PROBLEM TO SOLVE → Reproduce the listing below as it stands. Leave out each image.
# # # # # # #
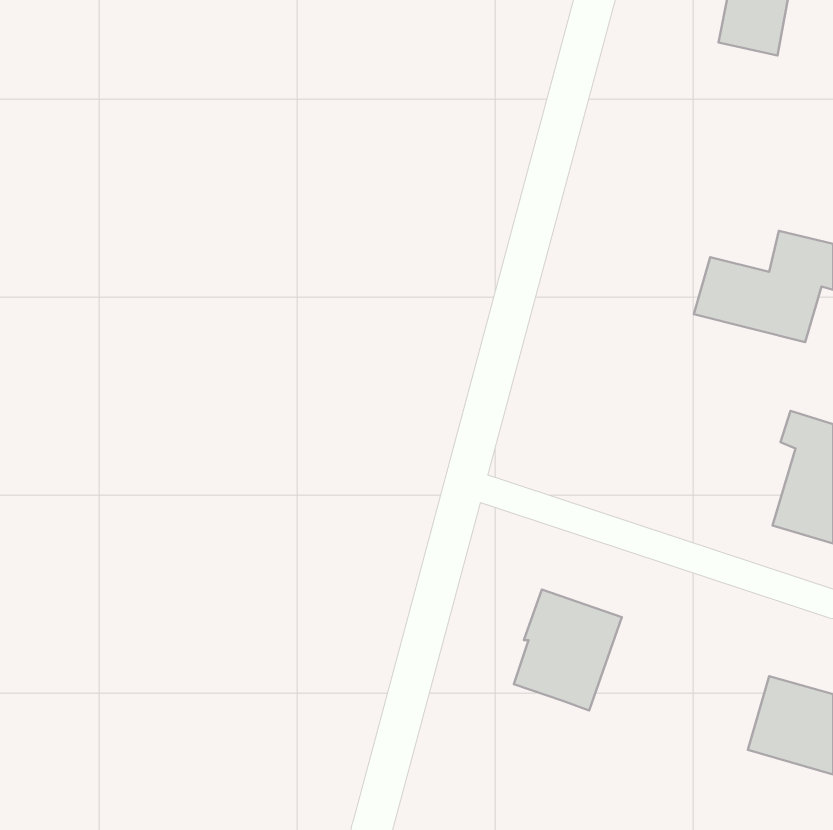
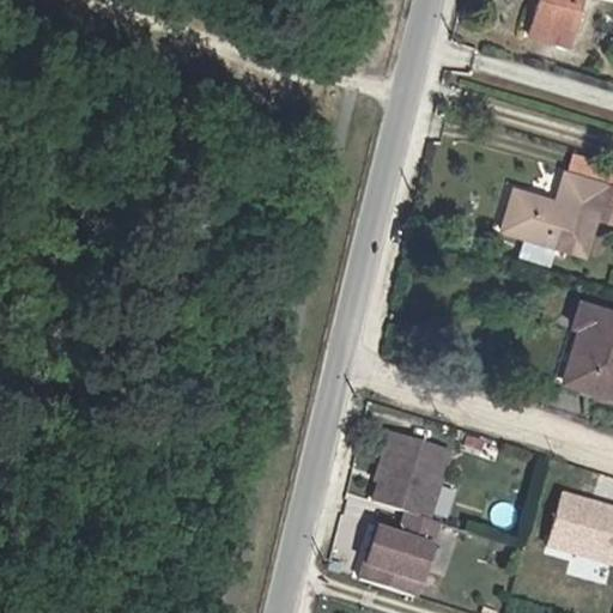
building: none -> [363,512,442,599]

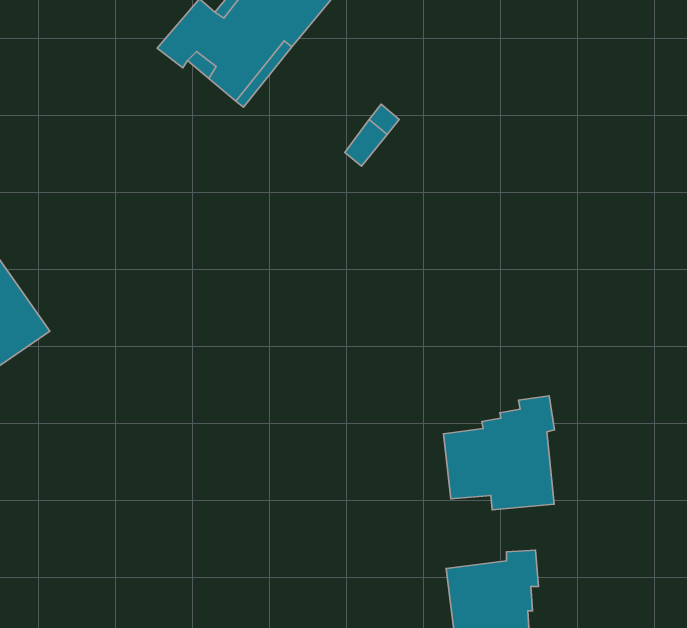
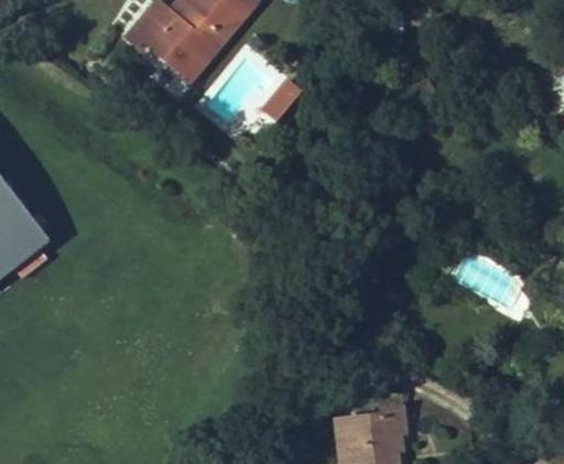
building: [444,396,554,510] -> none

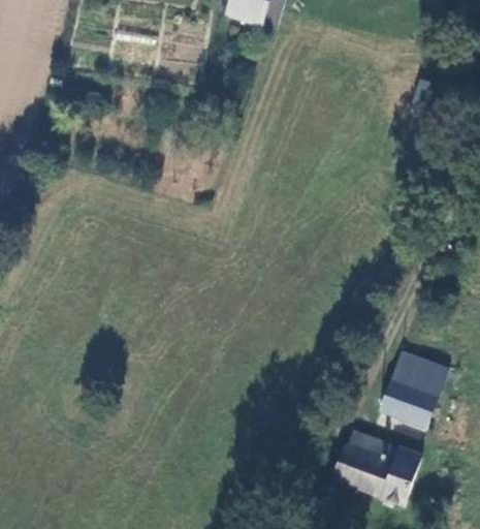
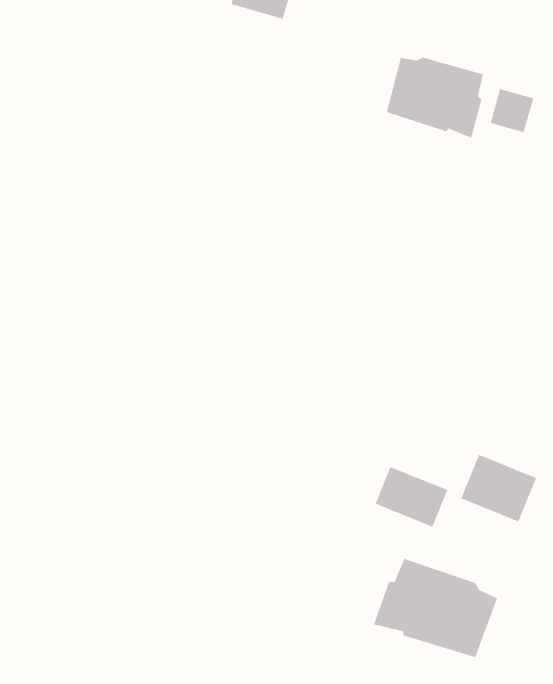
building: none -> [386,57,484,138]
building: [381,384,436,430] -> [375,466,448,527]

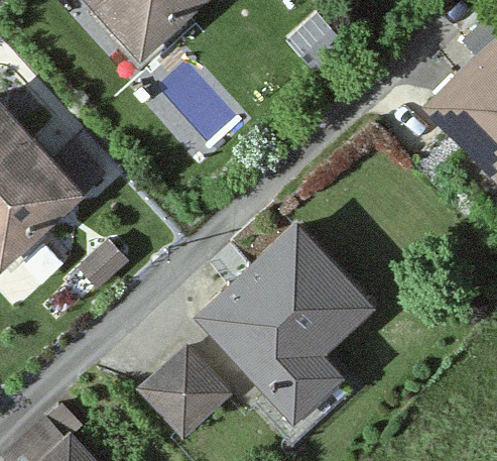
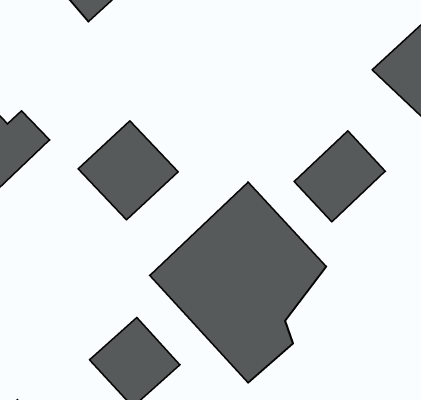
building: none -> [78,121,178,220]
building: none -> [294,131,385,222]

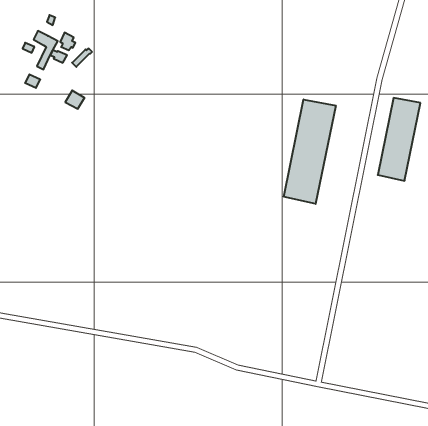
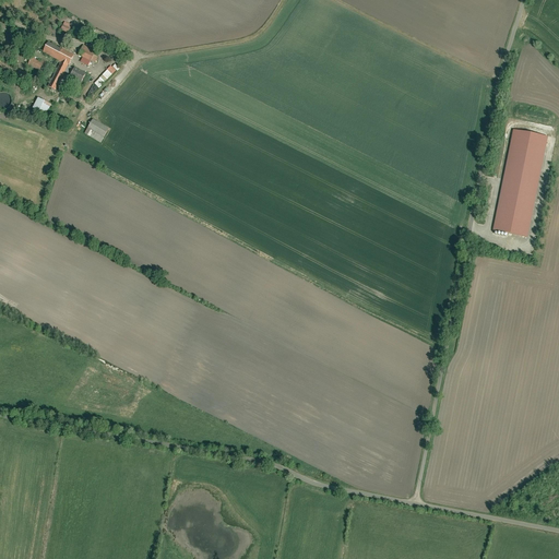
building: [284,99,336,204] -> none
# # # # # # #
FINISHED TASK →
building: none -> [363,512,442,599]

building: [444,396,554,510] -> none

building: none -> [386,57,484,138]
building: [381,384,436,430] -> [375,466,448,527]

building: none -> [78,121,178,220]
building: none -> [294,131,385,222]

building: [284,99,336,204] -> none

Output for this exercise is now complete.